_Instructions to follow_
Write out exactly the lines running from the one with "SERVO pin VCC: VIN -> none" to the end of the data, including both of those lines and excluding pictures.

_Exercise data_
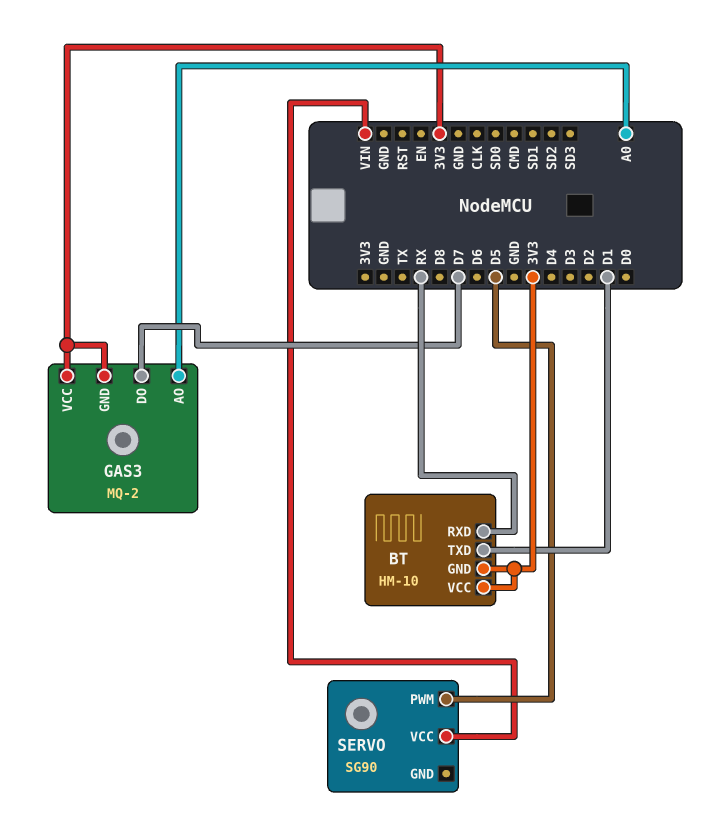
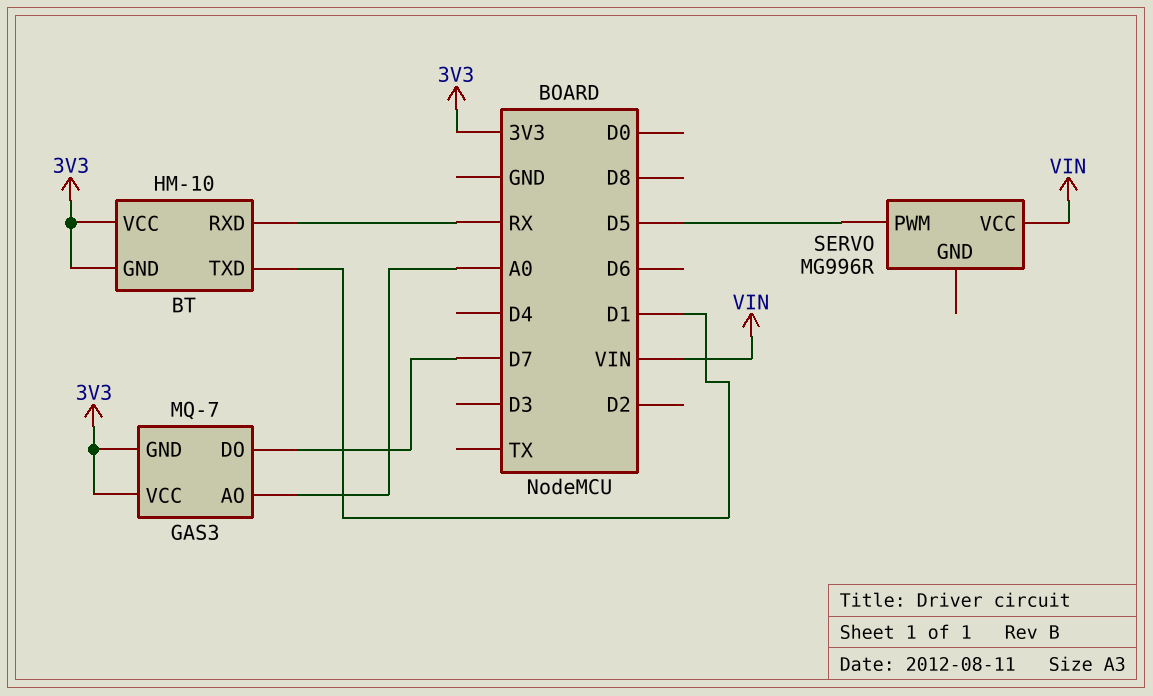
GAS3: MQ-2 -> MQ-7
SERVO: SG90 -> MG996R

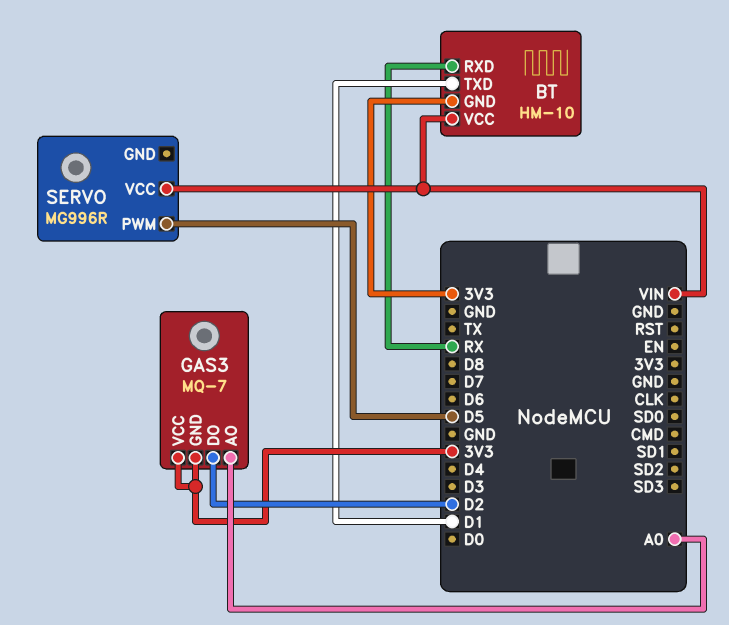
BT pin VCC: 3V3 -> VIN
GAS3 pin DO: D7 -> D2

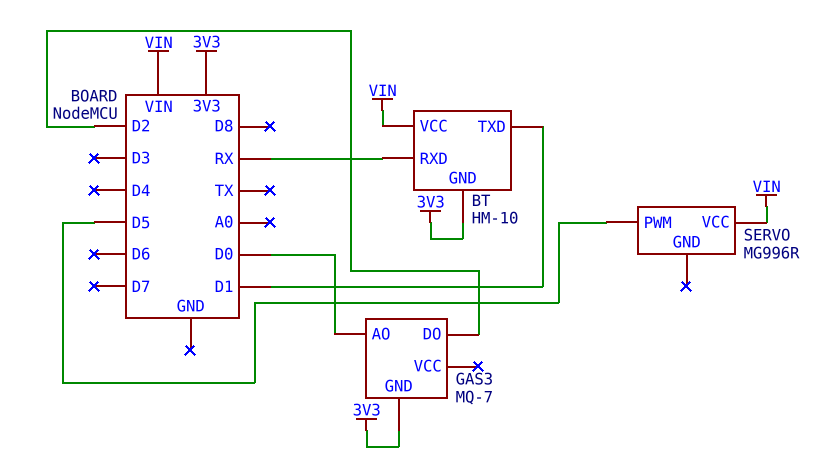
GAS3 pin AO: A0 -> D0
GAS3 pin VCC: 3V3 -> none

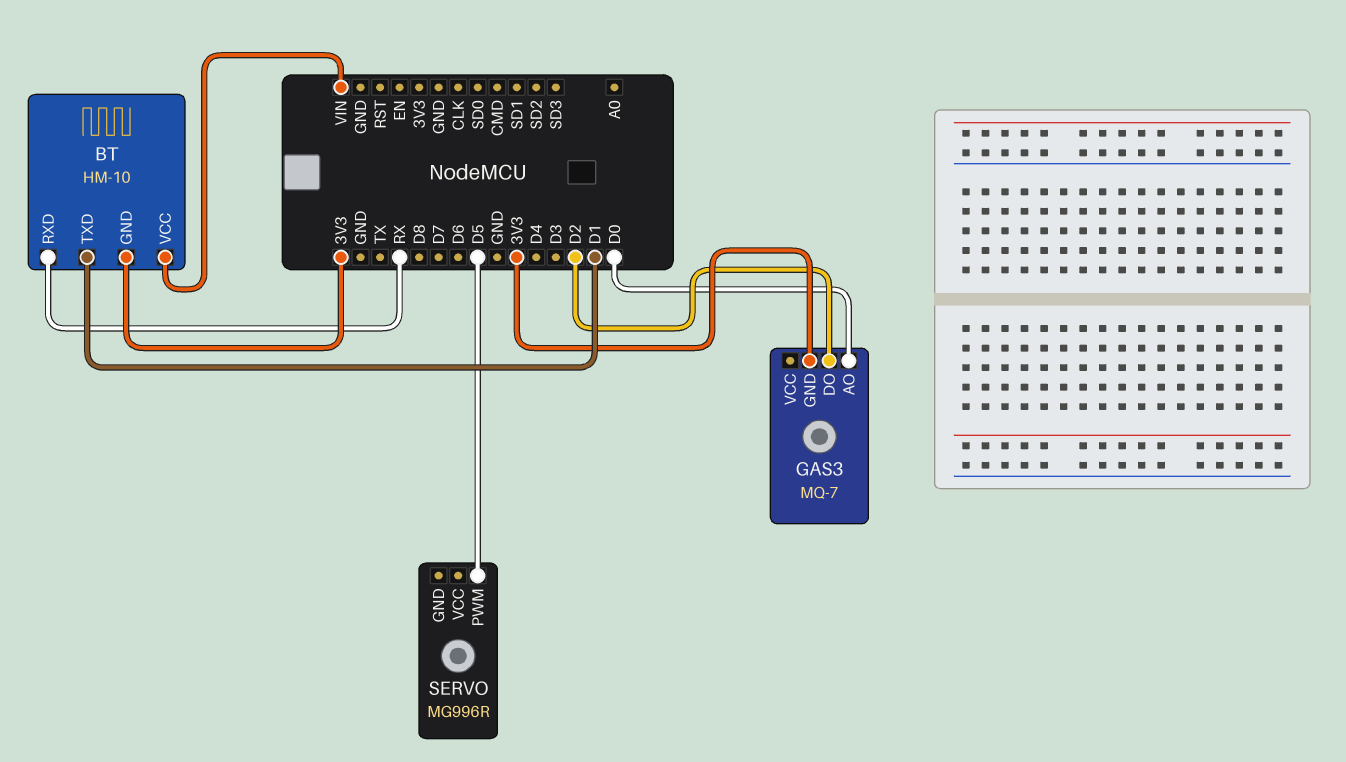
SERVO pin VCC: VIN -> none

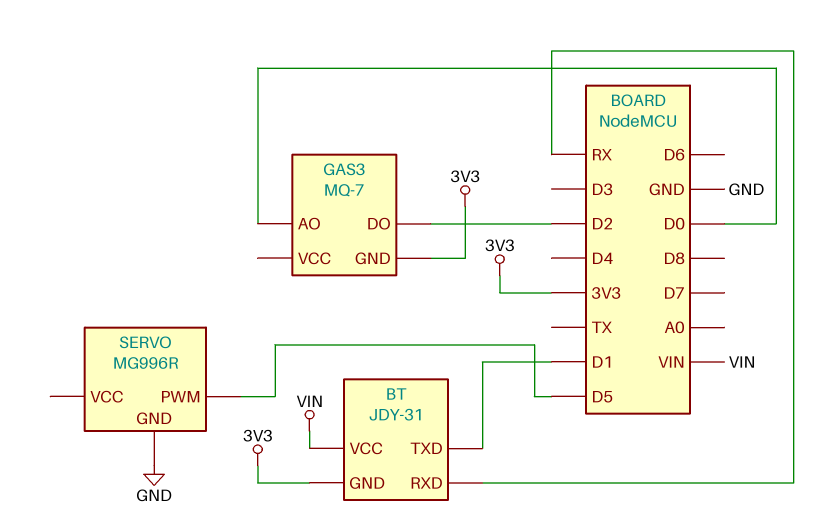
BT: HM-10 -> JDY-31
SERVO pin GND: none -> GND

_Solved exercise_
SERVO pin VCC: VIN -> none

BT: HM-10 -> JDY-31
SERVO pin GND: none -> GND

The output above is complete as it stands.